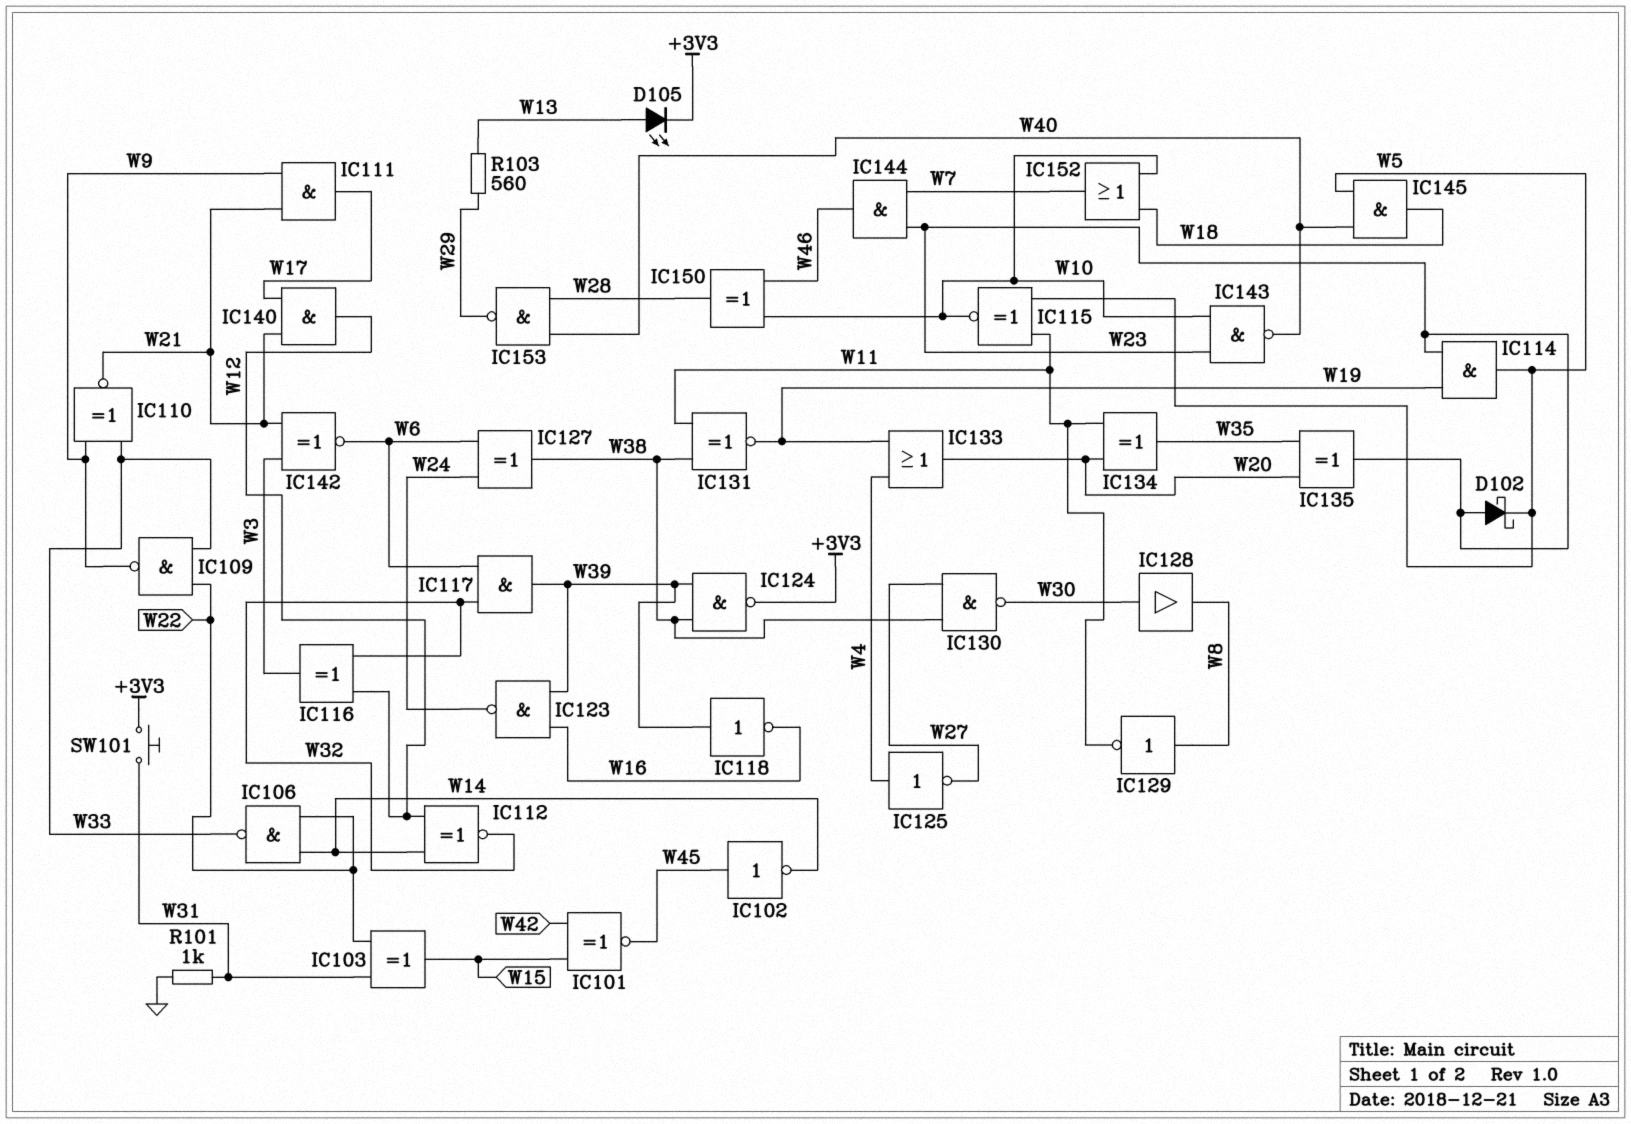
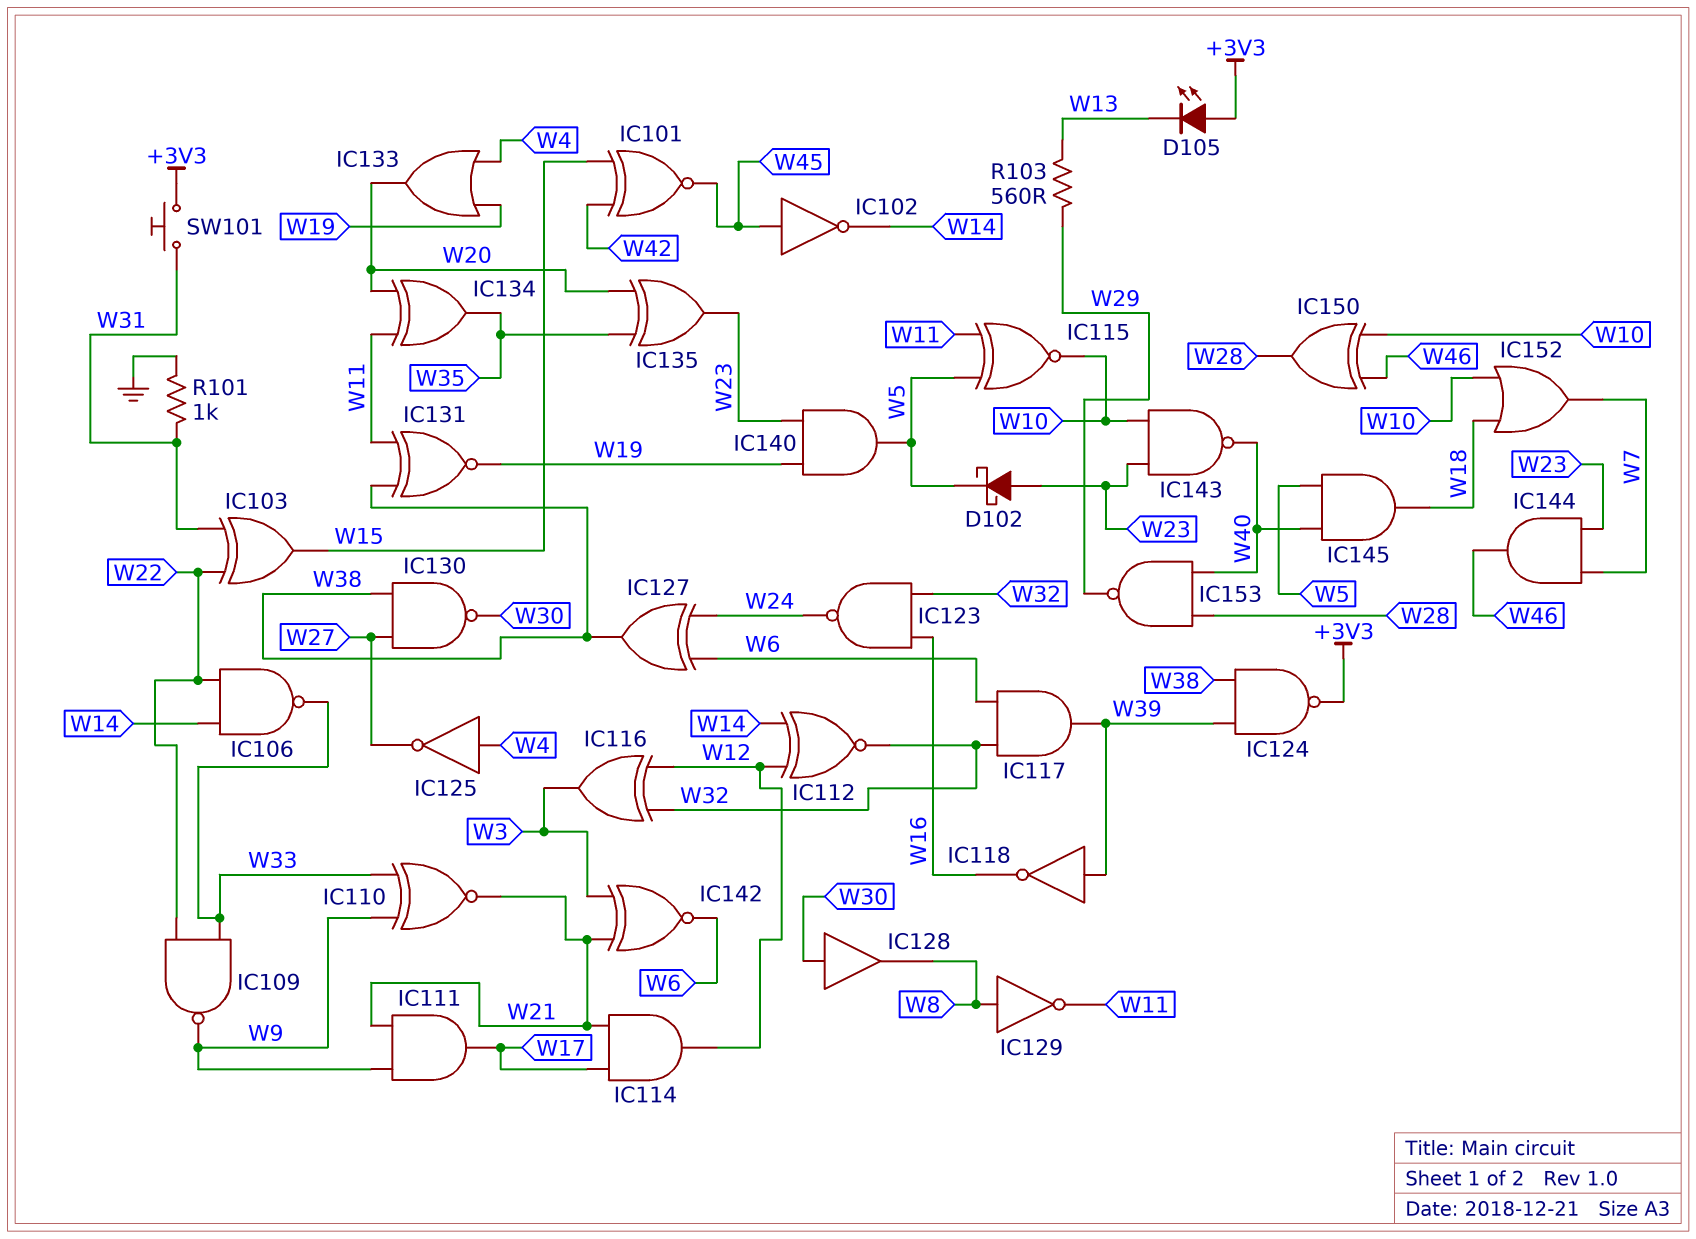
D105: LED (A W13, K +3V3) -> LED (A +3V3, K W13)
IC114: AND (in W19, in W23, out W5) -> AND (in W17, in W21, out W12)
IC123: NAND (in W16, in W39, out W24) -> NAND (in W16, in W32, out W24)
IC140: AND (in W17, in W21, out W12) -> AND (in W19, in W23, out W5)

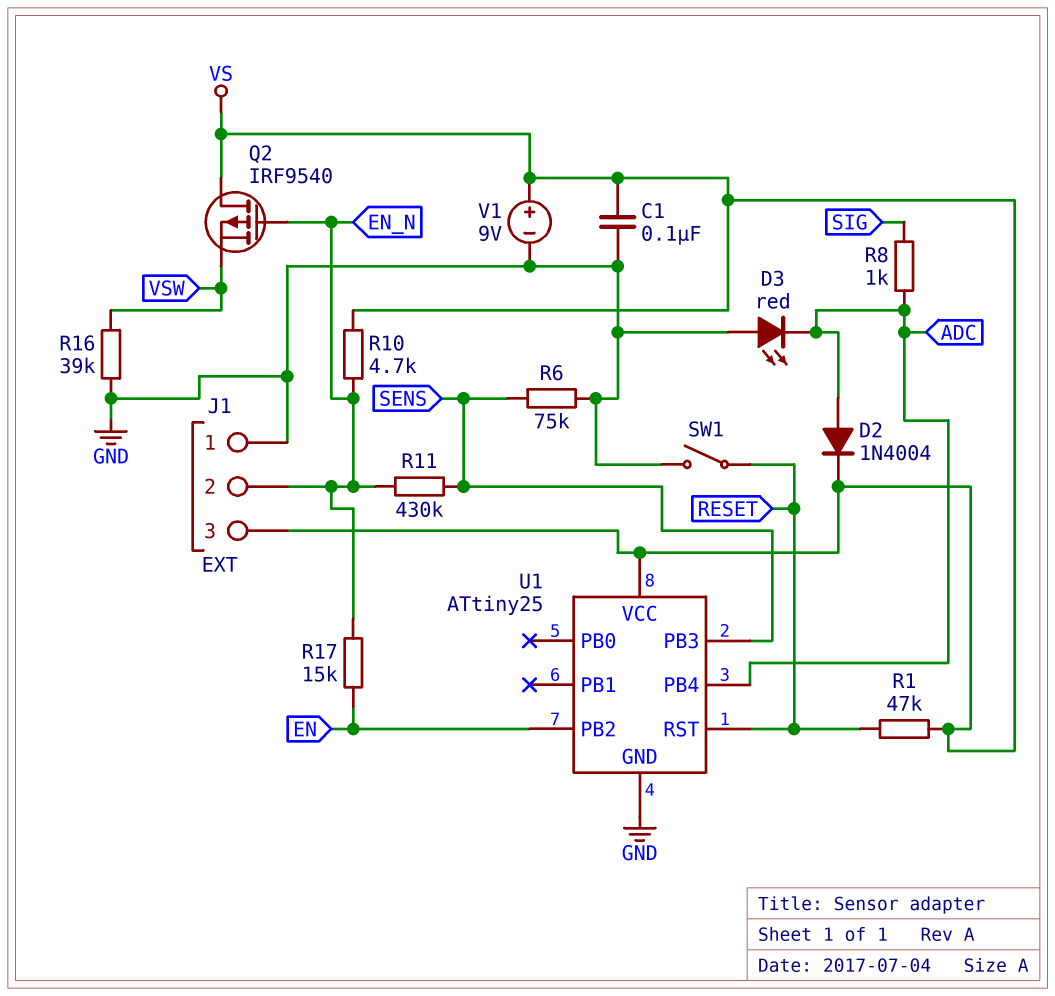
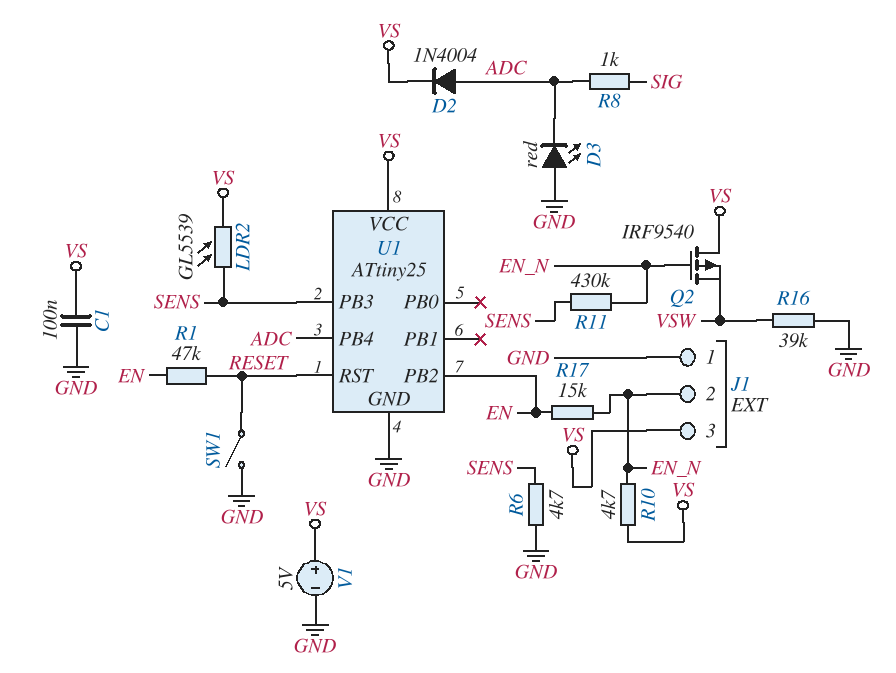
LDR2: none -> GL5539 (SENS, VS)
R1: 47k (RESET, VS) -> 47k (EN, RESET)
R6: 75k (GND, SENS) -> 4.7k (GND, SENS)
V1: 9V (plus VS, minus GND) -> 5V (plus VS, minus GND)

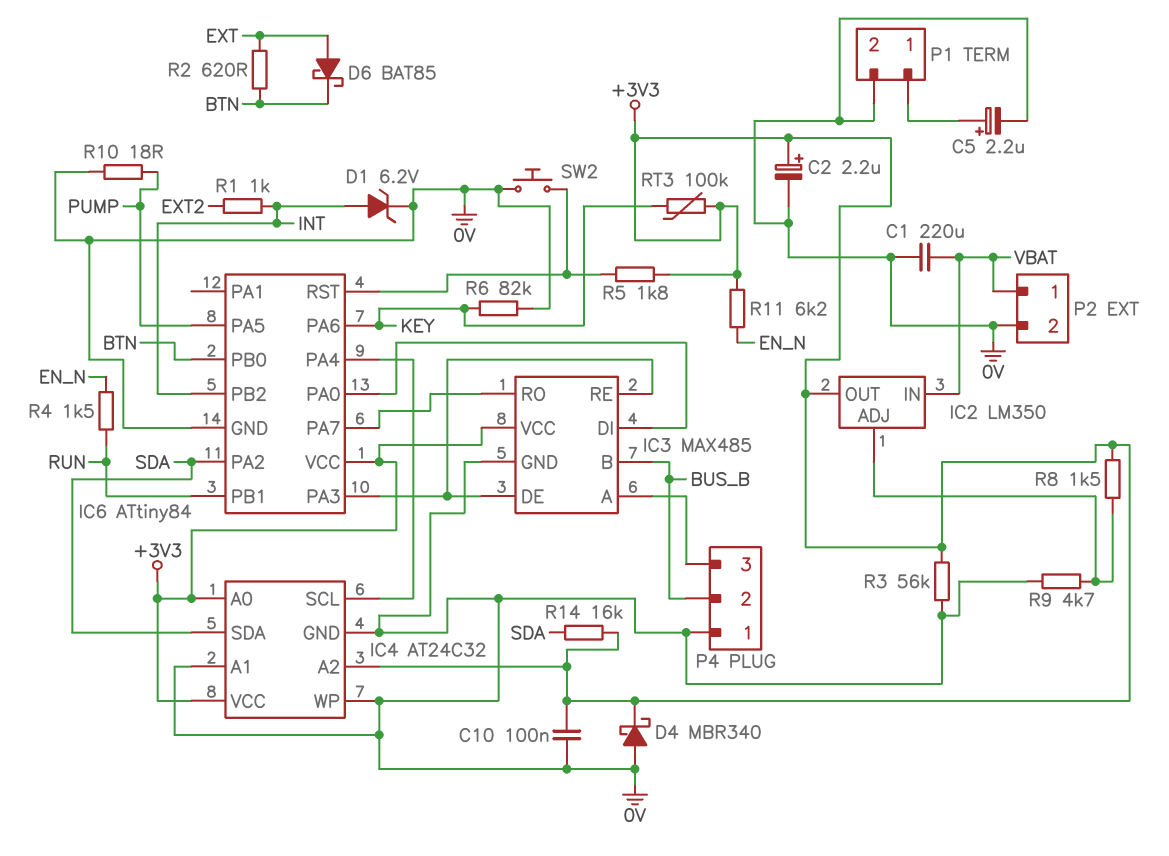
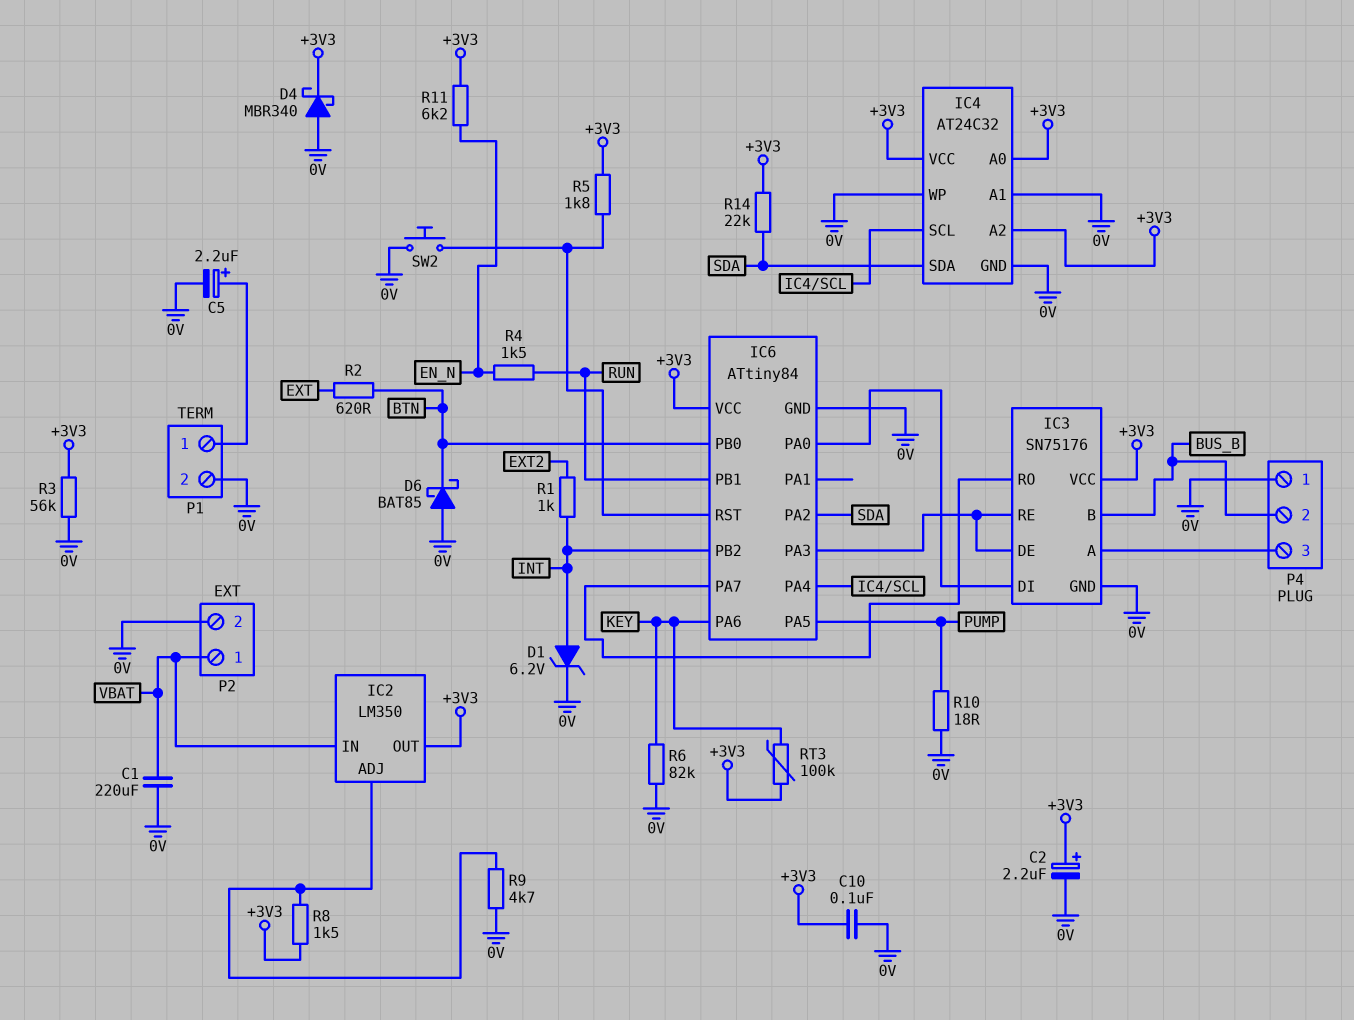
D6: schottky BAT85 (A EXT, K BTN) -> schottky BAT85 (A 0V, K BTN)
IC3: MAX485 -> SN75176
R14: 16k (+3V3, SDA) -> 22k (+3V3, SDA)

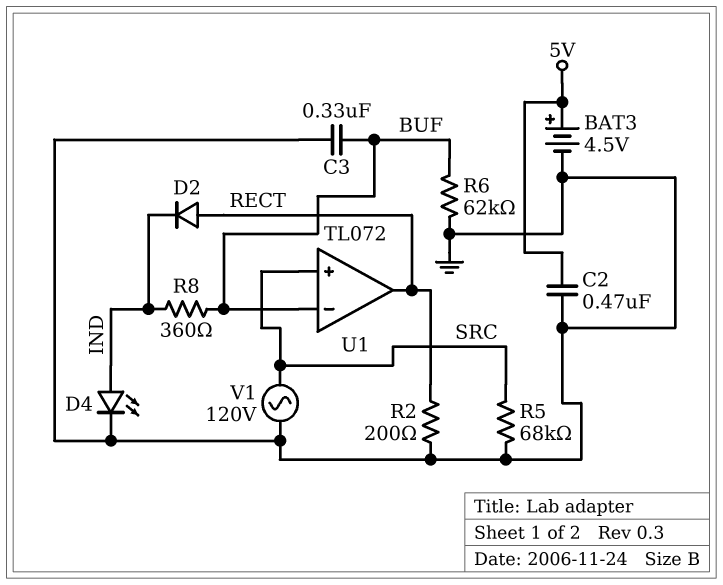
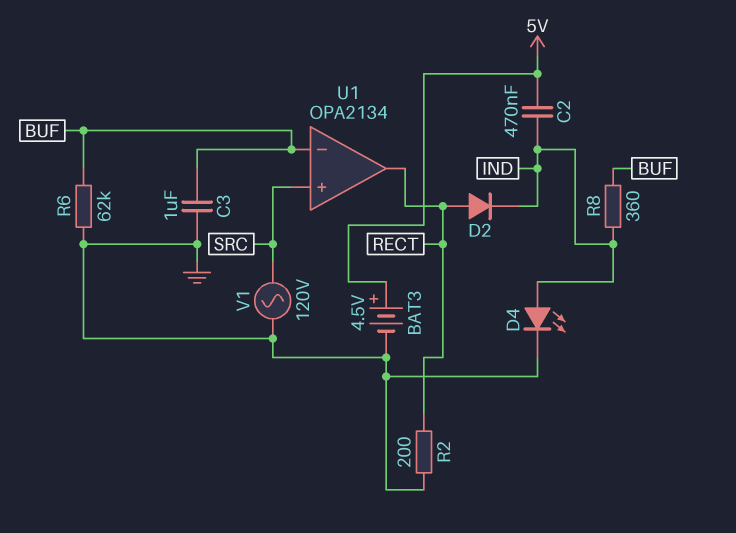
C2: 470nF (5V, GND) -> 470nF (5V, IND)
C3: 330nF (BUF, GND) -> 1uF (BUF, GND)
R5: 68k (GND, SRC) -> none
U1: TL072 -> OPA2134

* What you should do *
Every line above holding the string "SENS" should be listed.

* Exercise result *
LDR2: none -> GL5539 (SENS, VS)
R6: 75k (GND, SENS) -> 4.7k (GND, SENS)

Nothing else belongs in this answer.